**Recorded data:**
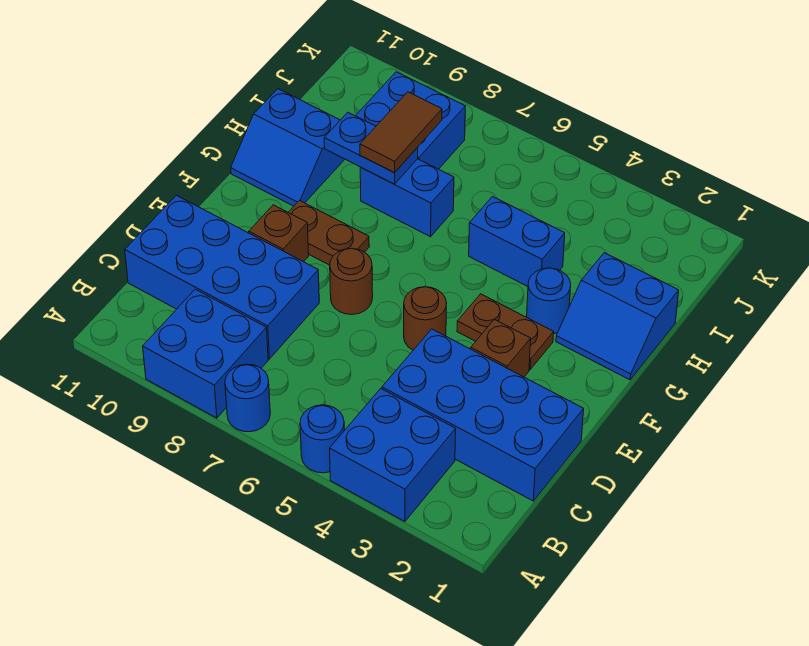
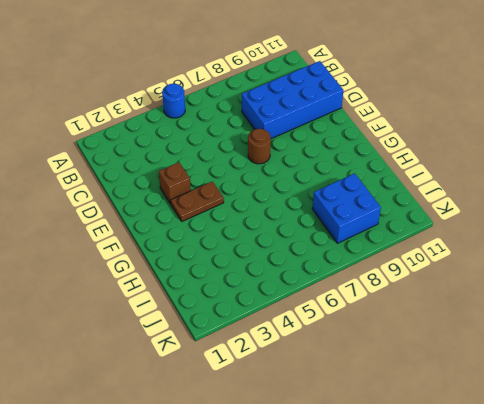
none -> blue 2x2 brick [330,389,456,521]
none -> blue 1x1 round brick [225,364,270,432]
none -> blue 2x2 brick [143,289,268,418]

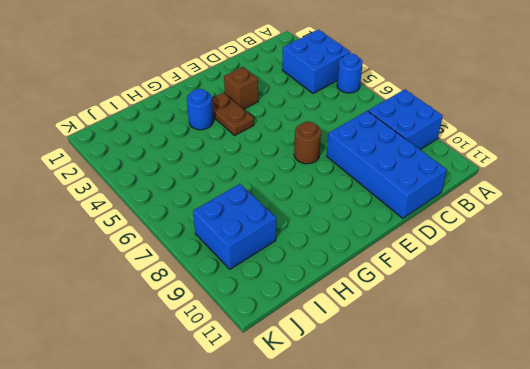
none -> blue 1x1 round brick [225,364,270,432]
none -> blue 2x4 brick [382,329,584,501]
none -> brown 1x1 round brick [404,287,447,350]

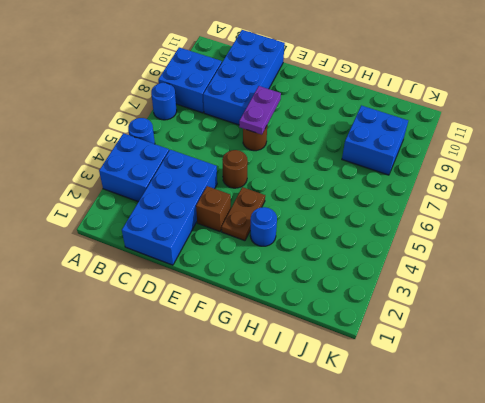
purple 1x2 plate [239,86,281,135] -> none
none -> brown 1x1 brick [249,205,309,262]
none -> brown 1x2 plate [288,201,369,265]
none -> blue 2x2 slope [556,253,679,380]

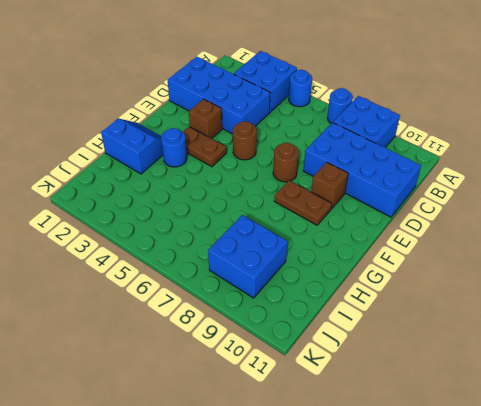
none -> blue 2x2 slope [231,89,345,206]
none -> blue 1x2 brick [469,197,565,286]
none -> blue 1x2 brick [360,159,454,237]

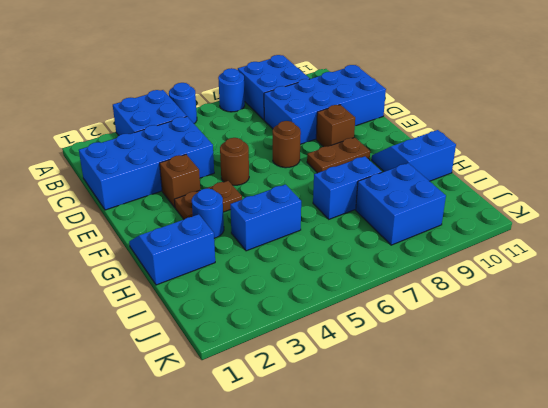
none -> blue 1x2 plate [324,112,418,184]
none -> brown 1x2 tile [360,92,442,173]

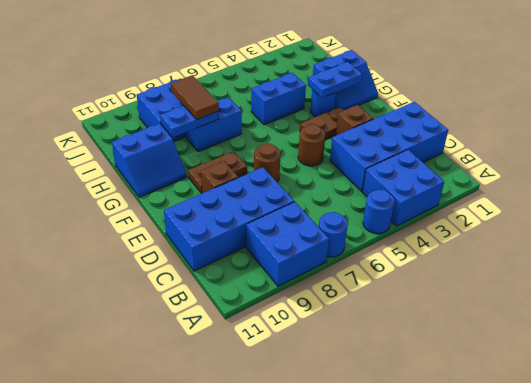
blue 1x2 plate [308,62,363,98] -> none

**Exercise:**
Copy out each line of the data where the string "blue" appears.

**The completed task:**
none -> blue 2x2 brick [330,389,456,521]
none -> blue 1x1 round brick [225,364,270,432]
none -> blue 2x2 brick [143,289,268,418]
none -> blue 1x1 round brick [225,364,270,432]
none -> blue 2x4 brick [382,329,584,501]
none -> blue 2x2 slope [556,253,679,380]
none -> blue 2x2 slope [231,89,345,206]
none -> blue 1x2 brick [469,197,565,286]
none -> blue 1x2 brick [360,159,454,237]
none -> blue 1x2 plate [324,112,418,184]
blue 1x2 plate [308,62,363,98] -> none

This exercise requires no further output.